**Work to be completed:** If a record below holds a picture, drop the picture and copy everything else exactly.

**Given records:**
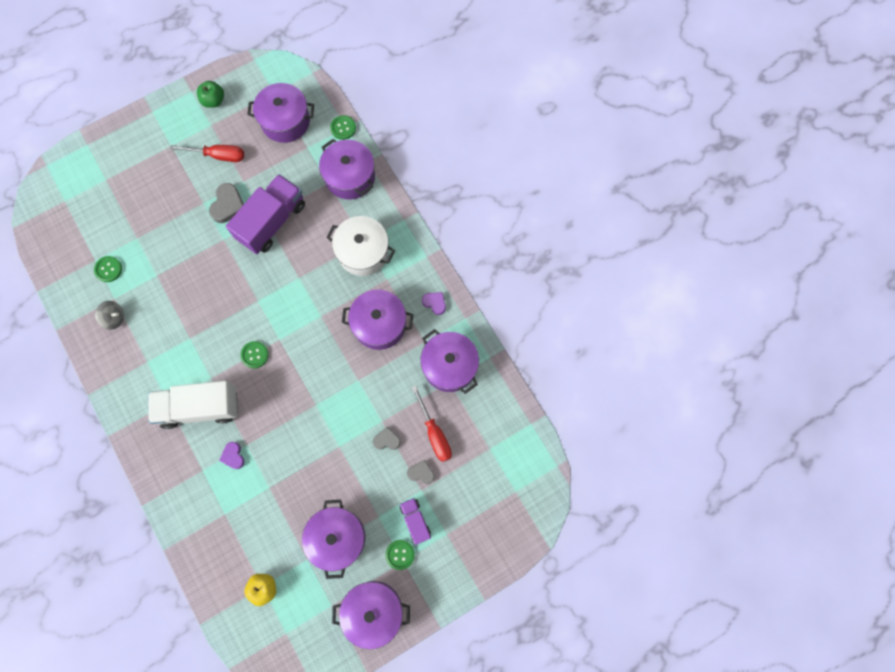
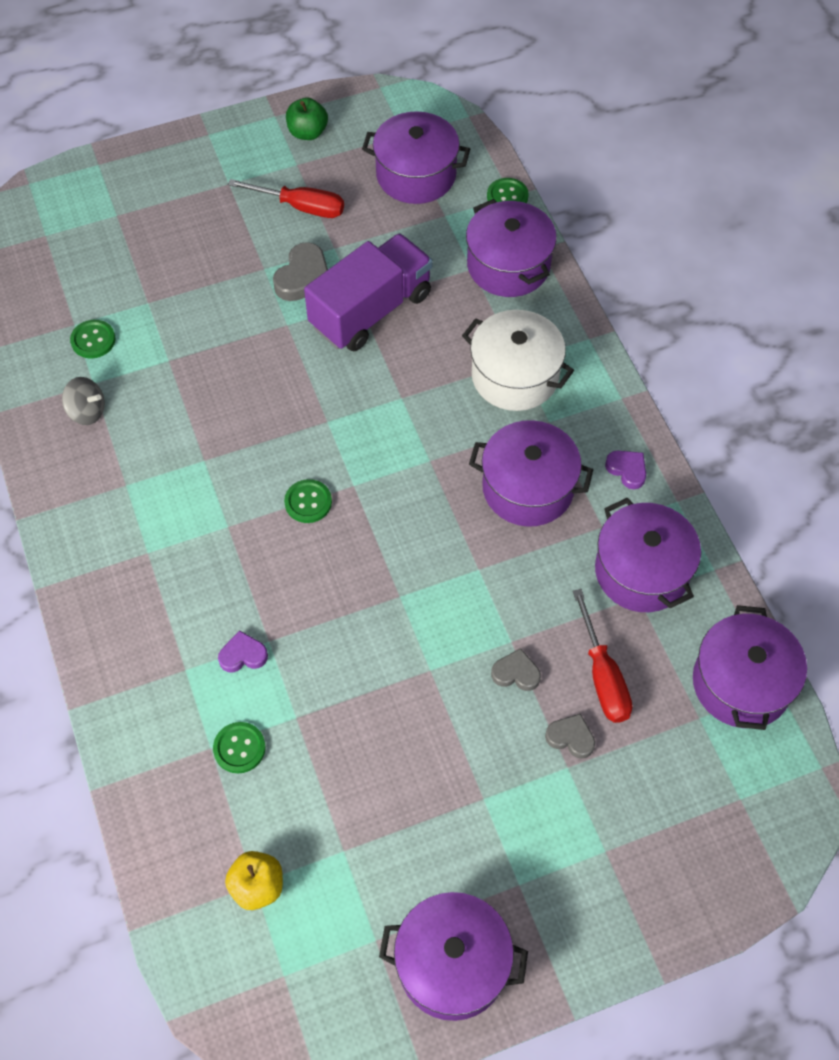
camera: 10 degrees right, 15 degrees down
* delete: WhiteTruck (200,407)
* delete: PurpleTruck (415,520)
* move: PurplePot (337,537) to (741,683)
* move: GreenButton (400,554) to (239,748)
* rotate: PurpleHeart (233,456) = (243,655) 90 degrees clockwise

**Task solution:**
camera: 10 degrees right, 15 degrees down
* delete: WhiteTruck (200,407)
* delete: PurpleTruck (415,520)
* move: PurplePot (337,537) to (741,683)
* move: GreenButton (400,554) to (239,748)
* rotate: PurpleHeart (233,456) = (243,655) 90 degrees clockwise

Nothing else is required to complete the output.